'''

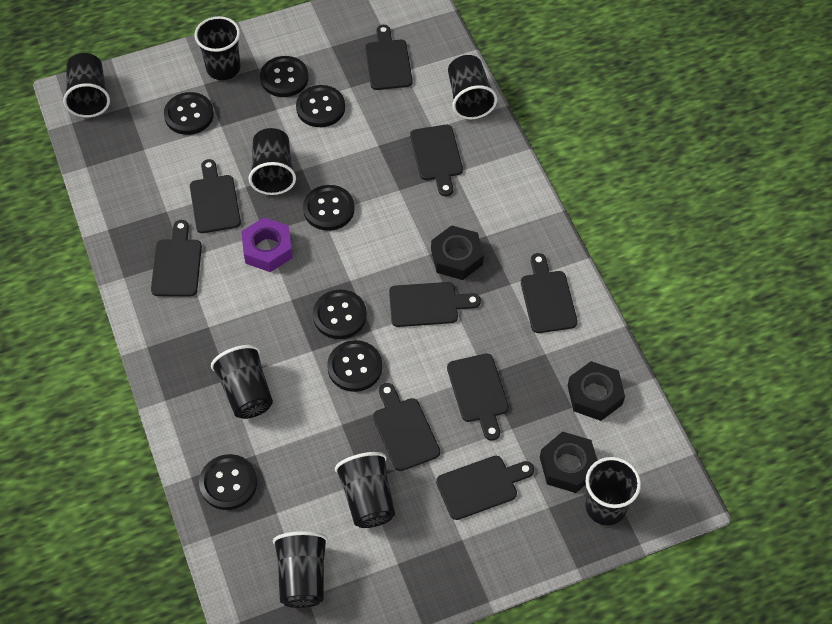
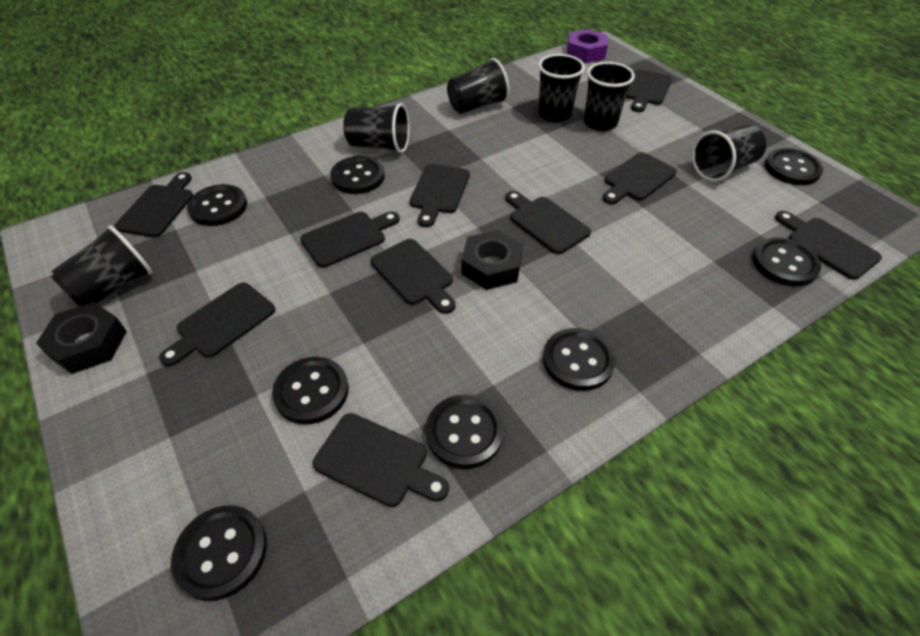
black button: 7 -> 8
black cup: 8 -> 6
black cutting board: 9 -> 10
black nut: 3 -> 2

'''

Required action: Each line above should be printed again exactly, though the pictures should not be.

Solved problem:
black button: 7 -> 8
black cup: 8 -> 6
black cutting board: 9 -> 10
black nut: 3 -> 2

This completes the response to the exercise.